SUPPLIED INFORMATION =
——————
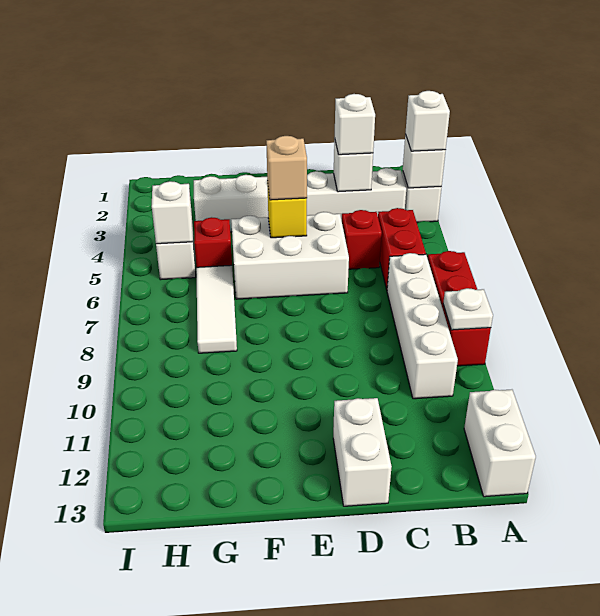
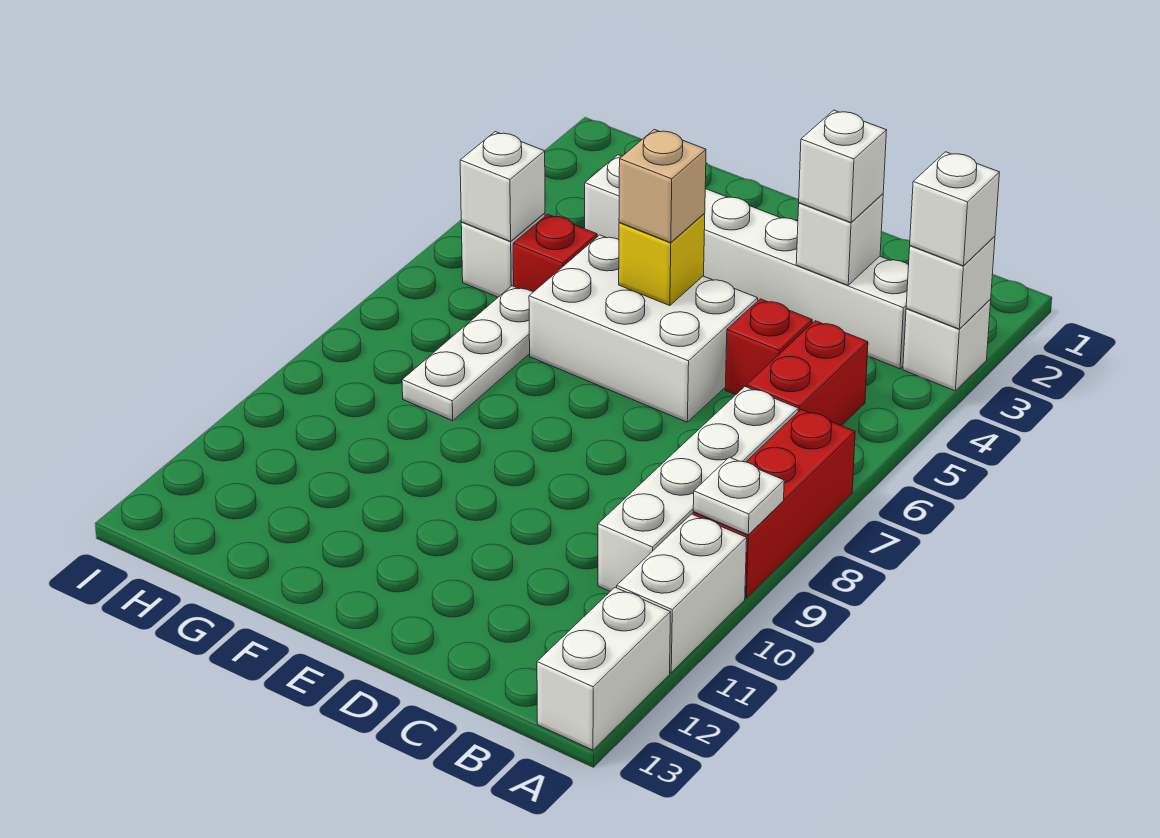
white brick D12:D13 level 1 -> white brick A10:A11 level 1
white tile G6:G8 level 1 -> white plate G6:G8 level 1

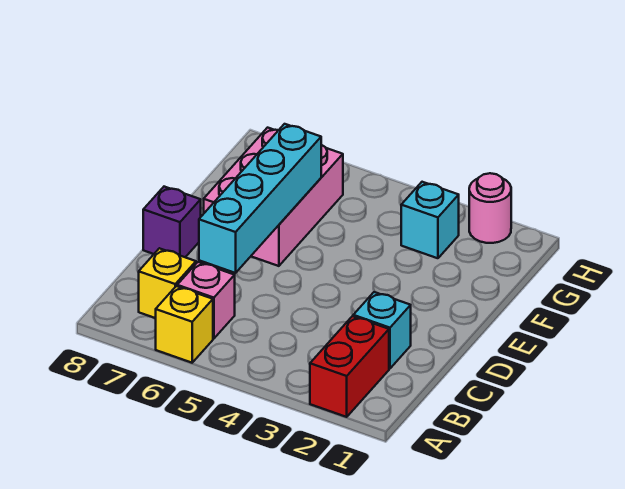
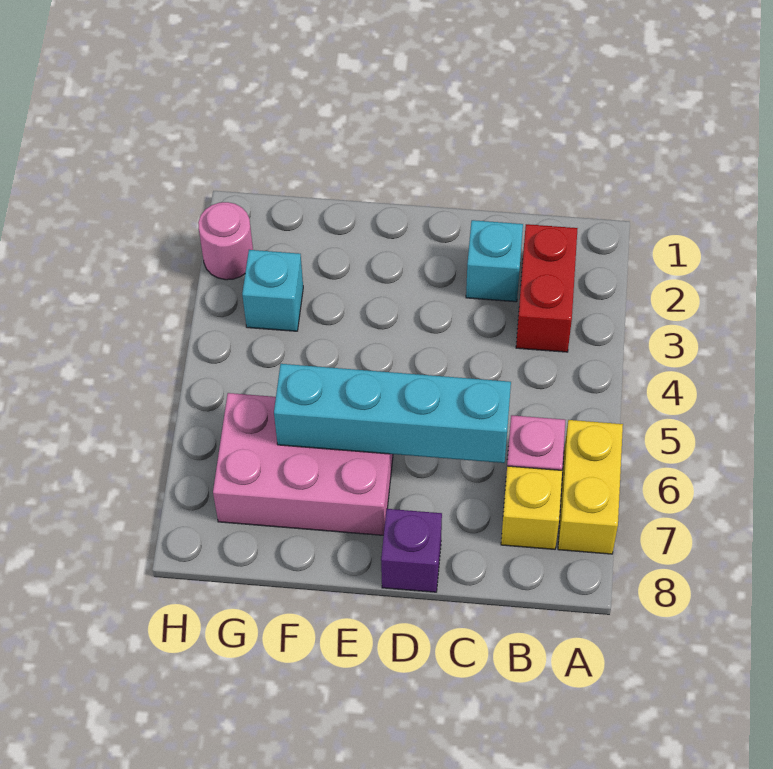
red brick A2:B2 level 1 -> red brick B2:B3 level 1
yellow brick A6 level 1 -> yellow brick A6:A7 level 1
——————
Pull together all lines from the data that mention the word "brick".

OUTPUT FOR THIS TASK =
white brick D12:D13 level 1 -> white brick A10:A11 level 1
red brick A2:B2 level 1 -> red brick B2:B3 level 1
yellow brick A6 level 1 -> yellow brick A6:A7 level 1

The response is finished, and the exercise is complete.